[Source material Boundary: Start]

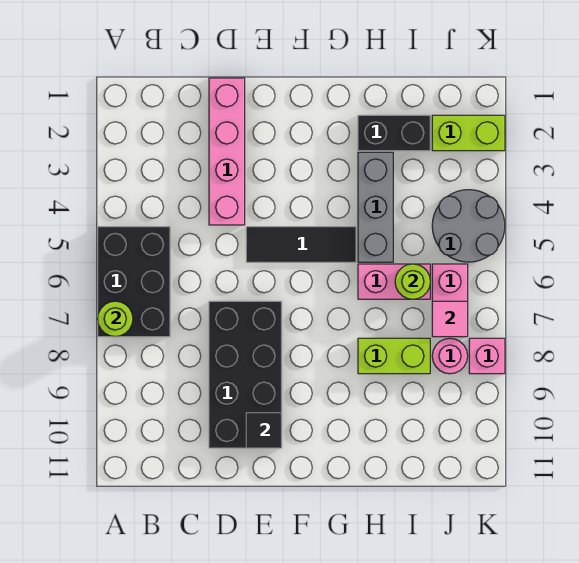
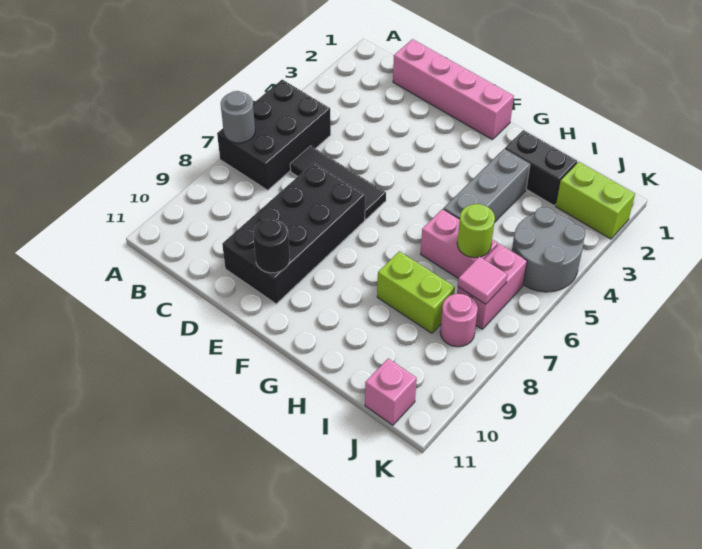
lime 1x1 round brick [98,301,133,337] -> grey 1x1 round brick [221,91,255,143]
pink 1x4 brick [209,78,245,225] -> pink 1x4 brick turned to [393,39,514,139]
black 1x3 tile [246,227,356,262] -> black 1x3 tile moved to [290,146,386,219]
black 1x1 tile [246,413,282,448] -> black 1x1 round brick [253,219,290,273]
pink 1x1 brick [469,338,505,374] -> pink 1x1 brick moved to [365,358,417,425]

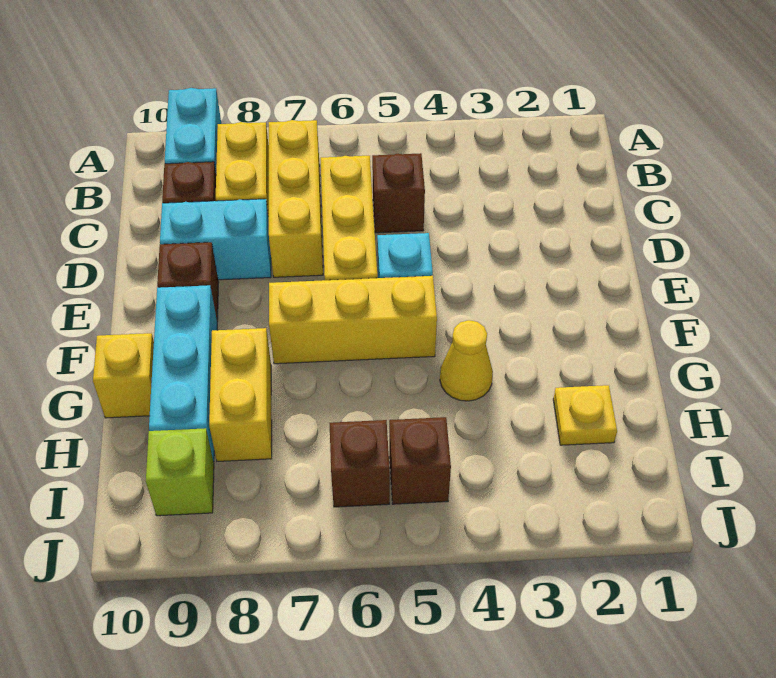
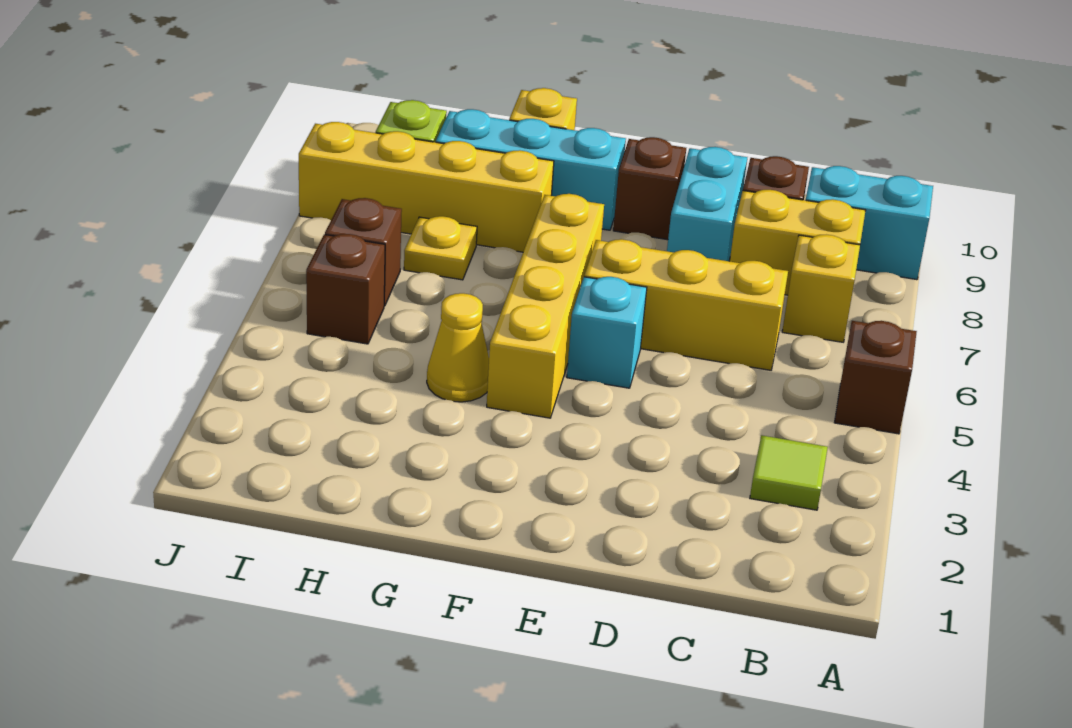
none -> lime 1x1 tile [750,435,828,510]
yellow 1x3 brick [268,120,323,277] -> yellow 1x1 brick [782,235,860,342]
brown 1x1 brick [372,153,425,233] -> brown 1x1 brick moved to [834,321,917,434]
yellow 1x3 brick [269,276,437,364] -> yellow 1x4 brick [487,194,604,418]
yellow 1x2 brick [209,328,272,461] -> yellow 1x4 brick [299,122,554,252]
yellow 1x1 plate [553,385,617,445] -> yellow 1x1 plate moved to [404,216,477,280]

[Source material Boundary: End]

What to produce
Output each record verbatim, but skip anything that is a picture.

Task result
lime 1x1 round brick [98,301,133,337] -> grey 1x1 round brick [221,91,255,143]
pink 1x4 brick [209,78,245,225] -> pink 1x4 brick turned to [393,39,514,139]
black 1x3 tile [246,227,356,262] -> black 1x3 tile moved to [290,146,386,219]
black 1x1 tile [246,413,282,448] -> black 1x1 round brick [253,219,290,273]
pink 1x1 brick [469,338,505,374] -> pink 1x1 brick moved to [365,358,417,425]

none -> lime 1x1 tile [750,435,828,510]
yellow 1x3 brick [268,120,323,277] -> yellow 1x1 brick [782,235,860,342]
brown 1x1 brick [372,153,425,233] -> brown 1x1 brick moved to [834,321,917,434]
yellow 1x3 brick [269,276,437,364] -> yellow 1x4 brick [487,194,604,418]
yellow 1x2 brick [209,328,272,461] -> yellow 1x4 brick [299,122,554,252]
yellow 1x1 plate [553,385,617,445] -> yellow 1x1 plate moved to [404,216,477,280]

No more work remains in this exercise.